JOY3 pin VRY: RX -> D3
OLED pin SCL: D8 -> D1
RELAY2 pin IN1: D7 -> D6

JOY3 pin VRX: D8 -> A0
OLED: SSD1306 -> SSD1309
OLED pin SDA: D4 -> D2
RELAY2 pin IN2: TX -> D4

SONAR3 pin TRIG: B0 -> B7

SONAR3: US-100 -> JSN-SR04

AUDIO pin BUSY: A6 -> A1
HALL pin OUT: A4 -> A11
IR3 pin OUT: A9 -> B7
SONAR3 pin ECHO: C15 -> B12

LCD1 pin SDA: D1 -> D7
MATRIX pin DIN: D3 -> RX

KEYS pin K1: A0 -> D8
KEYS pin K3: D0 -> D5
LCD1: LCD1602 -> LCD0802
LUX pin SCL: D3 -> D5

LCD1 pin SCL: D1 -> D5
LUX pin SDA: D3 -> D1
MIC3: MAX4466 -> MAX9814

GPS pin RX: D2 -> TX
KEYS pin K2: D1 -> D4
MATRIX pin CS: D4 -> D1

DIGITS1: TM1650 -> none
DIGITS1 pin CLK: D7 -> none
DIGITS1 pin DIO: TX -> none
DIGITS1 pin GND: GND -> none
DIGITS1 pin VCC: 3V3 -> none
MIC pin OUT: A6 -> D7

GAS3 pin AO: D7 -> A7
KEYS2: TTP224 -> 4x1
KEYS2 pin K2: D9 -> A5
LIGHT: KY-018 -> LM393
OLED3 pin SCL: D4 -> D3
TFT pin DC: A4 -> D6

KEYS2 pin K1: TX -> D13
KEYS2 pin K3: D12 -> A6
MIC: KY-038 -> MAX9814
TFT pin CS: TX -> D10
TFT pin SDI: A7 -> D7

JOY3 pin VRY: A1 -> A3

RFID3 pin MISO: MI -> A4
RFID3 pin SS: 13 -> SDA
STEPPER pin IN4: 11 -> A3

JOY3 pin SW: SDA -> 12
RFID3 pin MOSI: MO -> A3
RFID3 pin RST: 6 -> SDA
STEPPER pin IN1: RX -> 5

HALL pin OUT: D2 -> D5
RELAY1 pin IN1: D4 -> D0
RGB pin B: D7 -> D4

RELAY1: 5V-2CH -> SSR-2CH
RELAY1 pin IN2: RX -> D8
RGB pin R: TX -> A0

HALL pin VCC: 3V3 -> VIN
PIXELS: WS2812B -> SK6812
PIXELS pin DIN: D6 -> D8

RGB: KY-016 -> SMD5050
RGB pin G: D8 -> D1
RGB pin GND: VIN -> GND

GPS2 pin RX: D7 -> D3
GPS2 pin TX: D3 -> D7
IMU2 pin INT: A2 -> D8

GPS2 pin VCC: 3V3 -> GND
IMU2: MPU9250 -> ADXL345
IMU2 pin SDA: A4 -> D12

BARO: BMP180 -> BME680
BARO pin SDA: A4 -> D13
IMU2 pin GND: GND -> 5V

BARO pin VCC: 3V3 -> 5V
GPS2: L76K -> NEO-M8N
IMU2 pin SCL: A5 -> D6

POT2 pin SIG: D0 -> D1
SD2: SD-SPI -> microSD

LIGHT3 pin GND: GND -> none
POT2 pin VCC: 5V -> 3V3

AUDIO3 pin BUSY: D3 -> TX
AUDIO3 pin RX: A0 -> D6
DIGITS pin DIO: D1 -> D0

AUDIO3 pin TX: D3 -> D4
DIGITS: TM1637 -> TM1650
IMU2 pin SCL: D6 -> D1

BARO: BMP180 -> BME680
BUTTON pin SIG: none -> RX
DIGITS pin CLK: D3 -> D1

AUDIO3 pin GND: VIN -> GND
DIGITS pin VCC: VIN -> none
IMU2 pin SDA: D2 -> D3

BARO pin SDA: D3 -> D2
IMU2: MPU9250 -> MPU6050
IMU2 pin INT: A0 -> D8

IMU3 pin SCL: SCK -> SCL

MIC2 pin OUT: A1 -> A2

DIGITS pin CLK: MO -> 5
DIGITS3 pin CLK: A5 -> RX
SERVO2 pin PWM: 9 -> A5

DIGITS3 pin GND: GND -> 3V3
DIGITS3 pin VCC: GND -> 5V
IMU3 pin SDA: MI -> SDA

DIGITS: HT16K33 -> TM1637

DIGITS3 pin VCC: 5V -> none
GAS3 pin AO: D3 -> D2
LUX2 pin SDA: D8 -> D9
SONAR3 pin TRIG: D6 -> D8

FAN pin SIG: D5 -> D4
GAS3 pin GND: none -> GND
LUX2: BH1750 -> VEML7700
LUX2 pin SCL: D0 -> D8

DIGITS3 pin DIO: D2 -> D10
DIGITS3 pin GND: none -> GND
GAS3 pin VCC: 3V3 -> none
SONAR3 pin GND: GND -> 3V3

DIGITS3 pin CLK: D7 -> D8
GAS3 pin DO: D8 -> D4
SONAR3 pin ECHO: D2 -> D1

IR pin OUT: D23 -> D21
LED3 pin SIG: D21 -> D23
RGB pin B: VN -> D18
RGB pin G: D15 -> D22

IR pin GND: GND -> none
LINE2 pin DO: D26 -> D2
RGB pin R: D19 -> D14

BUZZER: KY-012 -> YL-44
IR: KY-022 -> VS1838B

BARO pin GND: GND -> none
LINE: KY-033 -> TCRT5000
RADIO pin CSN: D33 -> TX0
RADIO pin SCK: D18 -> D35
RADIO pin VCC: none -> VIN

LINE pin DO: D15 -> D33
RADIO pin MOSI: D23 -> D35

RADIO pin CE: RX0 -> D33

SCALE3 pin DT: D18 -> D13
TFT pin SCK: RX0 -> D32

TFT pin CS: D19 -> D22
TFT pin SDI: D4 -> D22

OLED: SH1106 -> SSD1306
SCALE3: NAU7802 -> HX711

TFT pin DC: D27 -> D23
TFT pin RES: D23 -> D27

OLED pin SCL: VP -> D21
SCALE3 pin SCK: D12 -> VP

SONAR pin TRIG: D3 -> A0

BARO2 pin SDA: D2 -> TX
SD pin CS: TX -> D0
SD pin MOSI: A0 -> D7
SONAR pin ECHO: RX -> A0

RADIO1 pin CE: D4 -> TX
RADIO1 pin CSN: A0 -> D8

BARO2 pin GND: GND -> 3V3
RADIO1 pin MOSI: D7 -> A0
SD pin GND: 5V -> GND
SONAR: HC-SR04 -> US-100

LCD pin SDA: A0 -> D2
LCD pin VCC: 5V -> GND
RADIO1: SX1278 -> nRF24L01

◆ ◆ ◆ ◆

ASSIGNED TASK – Write out, from the lines above, only those from the line with "SONAR3 pin ECHO: C15 -> B12" to the line with "DIGITS1 pin DIO: TX -> none", exactly as given, including the first and the last.

REPLY TO THE EXERCISE –
SONAR3 pin ECHO: C15 -> B12

LCD1 pin SDA: D1 -> D7
MATRIX pin DIN: D3 -> RX

KEYS pin K1: A0 -> D8
KEYS pin K3: D0 -> D5
LCD1: LCD1602 -> LCD0802
LUX pin SCL: D3 -> D5

LCD1 pin SCL: D1 -> D5
LUX pin SDA: D3 -> D1
MIC3: MAX4466 -> MAX9814

GPS pin RX: D2 -> TX
KEYS pin K2: D1 -> D4
MATRIX pin CS: D4 -> D1

DIGITS1: TM1650 -> none
DIGITS1 pin CLK: D7 -> none
DIGITS1 pin DIO: TX -> none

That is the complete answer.